:: RECORDED DATA ::

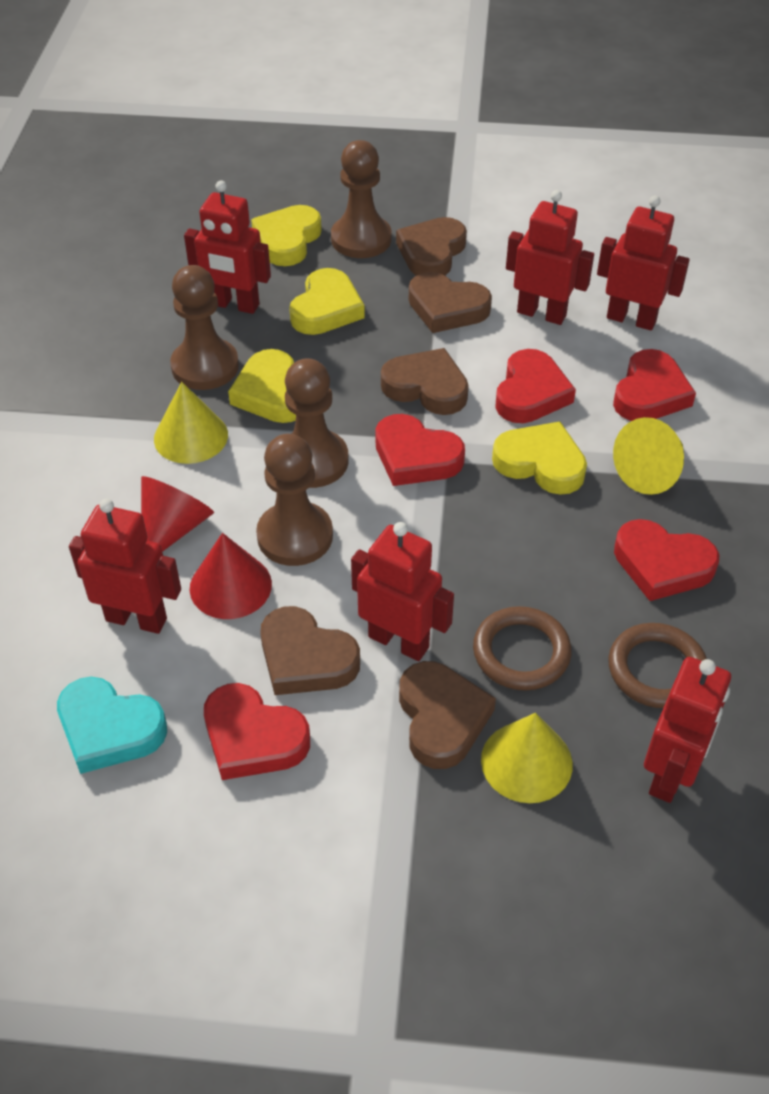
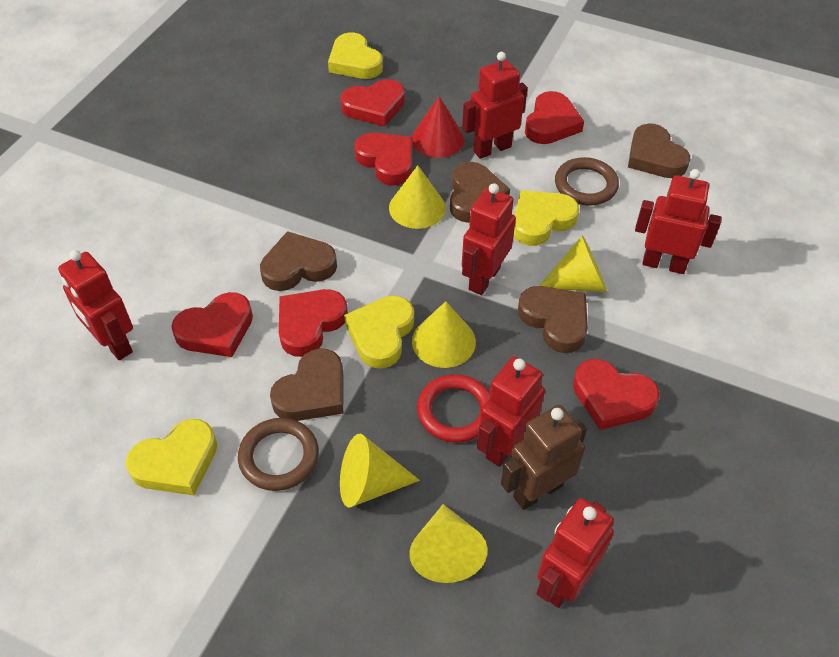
brown pawn: [170,265,239,390] [256,434,333,566] [285,358,348,488] [331,140,391,258] = 4 -> none = 0
brown robot: none = 0 -> [501,405,587,510] = 1
red cone: [141,476,214,552] [190,533,272,619] = 2 -> [412,96,464,158] = 1
red heart: [204,683,310,780] [375,414,465,486] [495,349,576,423] [613,349,696,421] [614,519,719,601] = 5 -> [171,292,253,357] [279,289,348,357] [340,79,405,127] [354,133,413,186] [525,91,584,144] [573,359,660,430] = 6
red ring: none = 0 -> [417,374,490,443] = 1
turquoise heart: [57,677,167,774] = 1 -> none = 0
yellow cone: [154,382,228,464] [481,713,573,803] [613,417,684,495] = 3 -> [340,434,420,507] [389,165,446,229] [409,504,487,583] [412,301,476,368] [540,235,607,292] = 5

:::

_YOUR INSTRUCTIONS_
Give the records again exactly as they stand, so that only the pictures are missing.

_ANSWER TO THE PROBLEM_
brown pawn: [170,265,239,390] [256,434,333,566] [285,358,348,488] [331,140,391,258] = 4 -> none = 0
brown robot: none = 0 -> [501,405,587,510] = 1
red cone: [141,476,214,552] [190,533,272,619] = 2 -> [412,96,464,158] = 1
red heart: [204,683,310,780] [375,414,465,486] [495,349,576,423] [613,349,696,421] [614,519,719,601] = 5 -> [171,292,253,357] [279,289,348,357] [340,79,405,127] [354,133,413,186] [525,91,584,144] [573,359,660,430] = 6
red ring: none = 0 -> [417,374,490,443] = 1
turquoise heart: [57,677,167,774] = 1 -> none = 0
yellow cone: [154,382,228,464] [481,713,573,803] [613,417,684,495] = 3 -> [340,434,420,507] [389,165,446,229] [409,504,487,583] [412,301,476,368] [540,235,607,292] = 5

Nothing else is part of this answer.